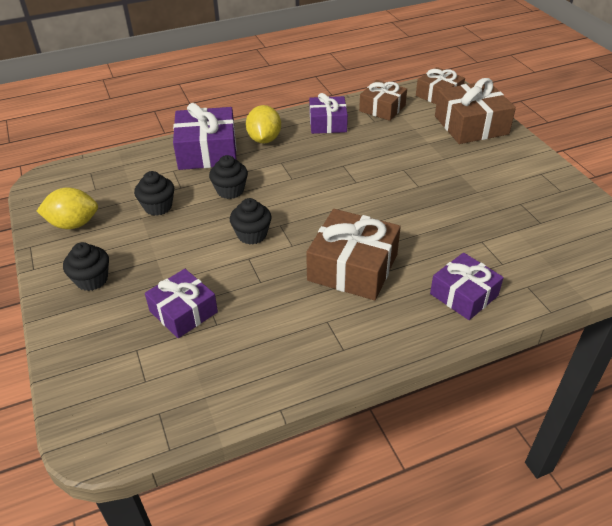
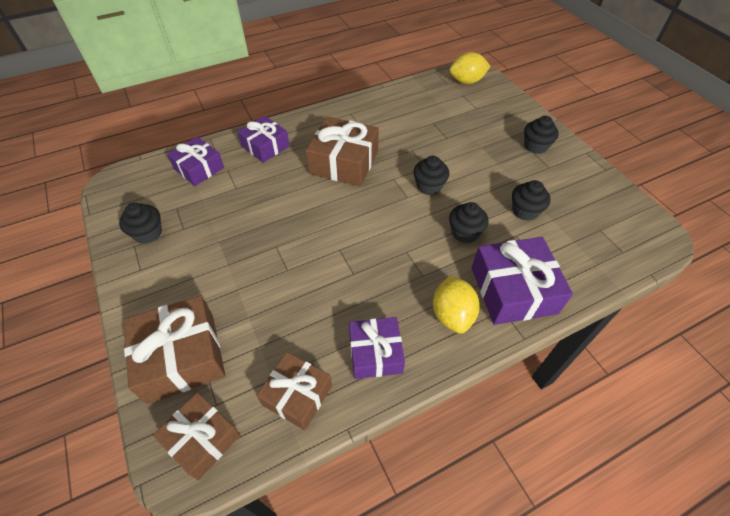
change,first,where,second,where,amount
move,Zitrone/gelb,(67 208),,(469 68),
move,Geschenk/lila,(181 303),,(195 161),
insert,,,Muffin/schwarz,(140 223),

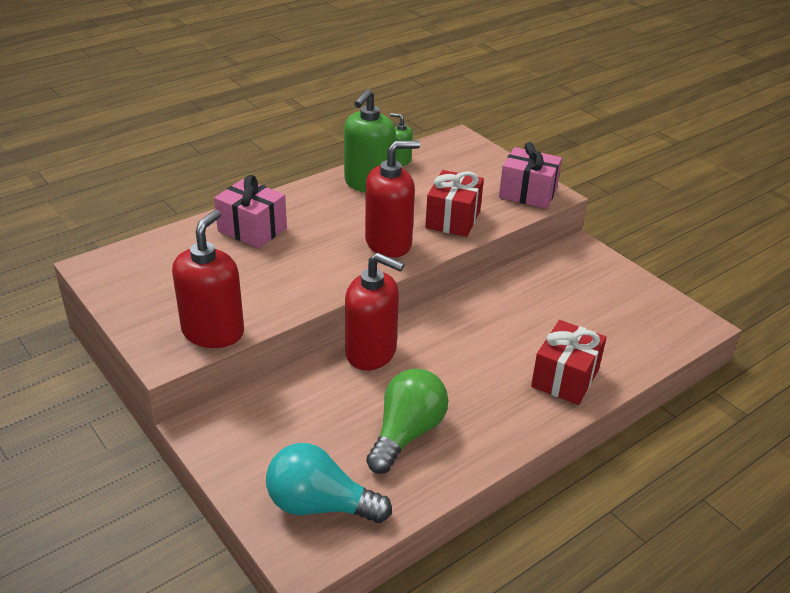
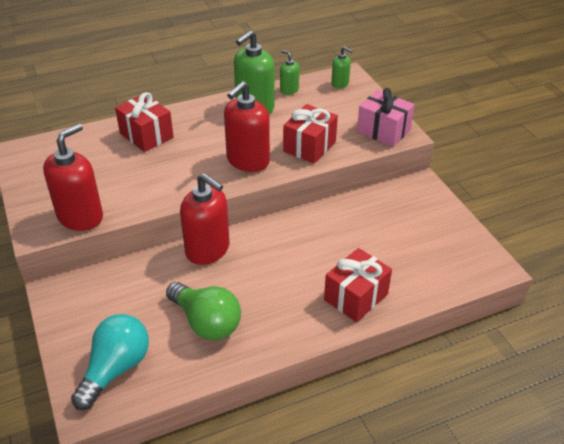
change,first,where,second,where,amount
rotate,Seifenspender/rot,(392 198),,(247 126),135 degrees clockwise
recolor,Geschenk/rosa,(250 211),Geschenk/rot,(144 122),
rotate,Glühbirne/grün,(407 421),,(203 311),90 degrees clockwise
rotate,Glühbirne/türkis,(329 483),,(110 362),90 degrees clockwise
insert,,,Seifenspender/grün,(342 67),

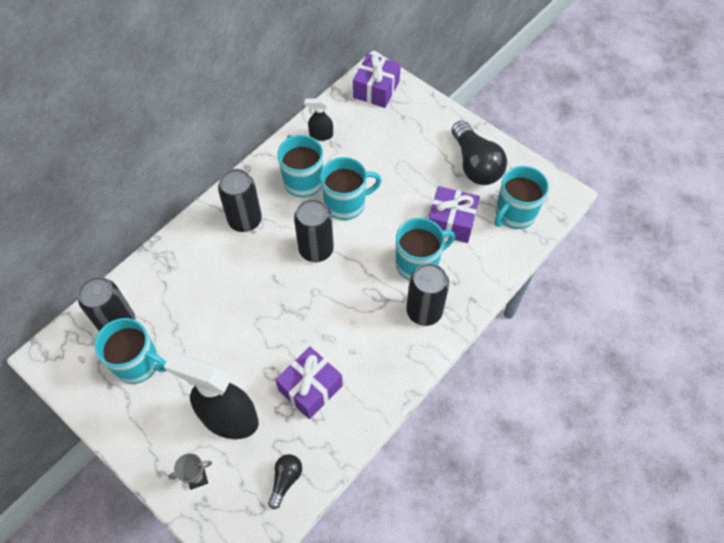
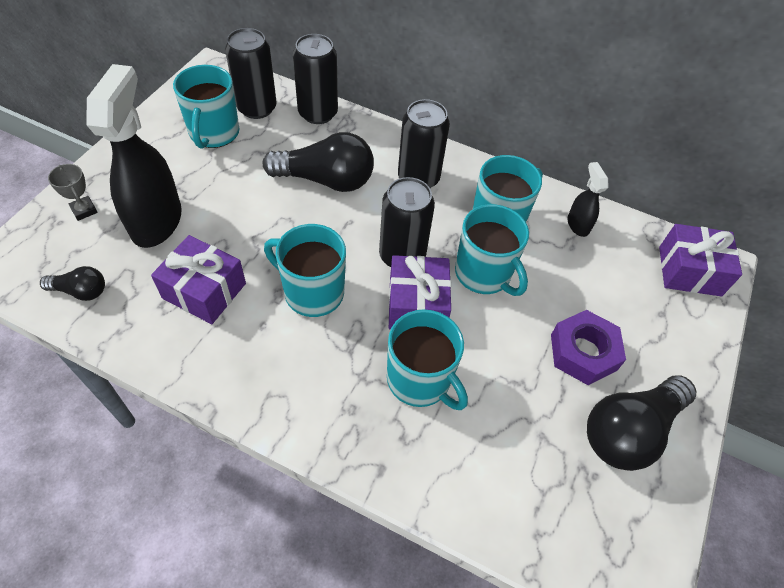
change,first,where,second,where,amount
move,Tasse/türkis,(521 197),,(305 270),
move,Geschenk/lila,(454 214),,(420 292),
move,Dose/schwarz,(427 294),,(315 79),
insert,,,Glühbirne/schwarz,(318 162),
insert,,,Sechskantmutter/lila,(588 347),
──────────
• [Exercise brief]: Give the data again exactly as written, with no pictures included.

• [Exercise solution]:
change,first,where,second,where,amount
move,Zitrone/gelb,(67 208),,(469 68),
move,Geschenk/lila,(181 303),,(195 161),
insert,,,Muffin/schwarz,(140 223),

change,first,where,second,where,amount
rotate,Seifenspender/rot,(392 198),,(247 126),135 degrees clockwise
recolor,Geschenk/rosa,(250 211),Geschenk/rot,(144 122),
rotate,Glühbirne/grün,(407 421),,(203 311),90 degrees clockwise
rotate,Glühbirne/türkis,(329 483),,(110 362),90 degrees clockwise
insert,,,Seifenspender/grün,(342 67),

change,first,where,second,where,amount
move,Tasse/türkis,(521 197),,(305 270),
move,Geschenk/lila,(454 214),,(420 292),
move,Dose/schwarz,(427 294),,(315 79),
insert,,,Glühbirne/schwarz,(318 162),
insert,,,Sechskantmutter/lila,(588 347),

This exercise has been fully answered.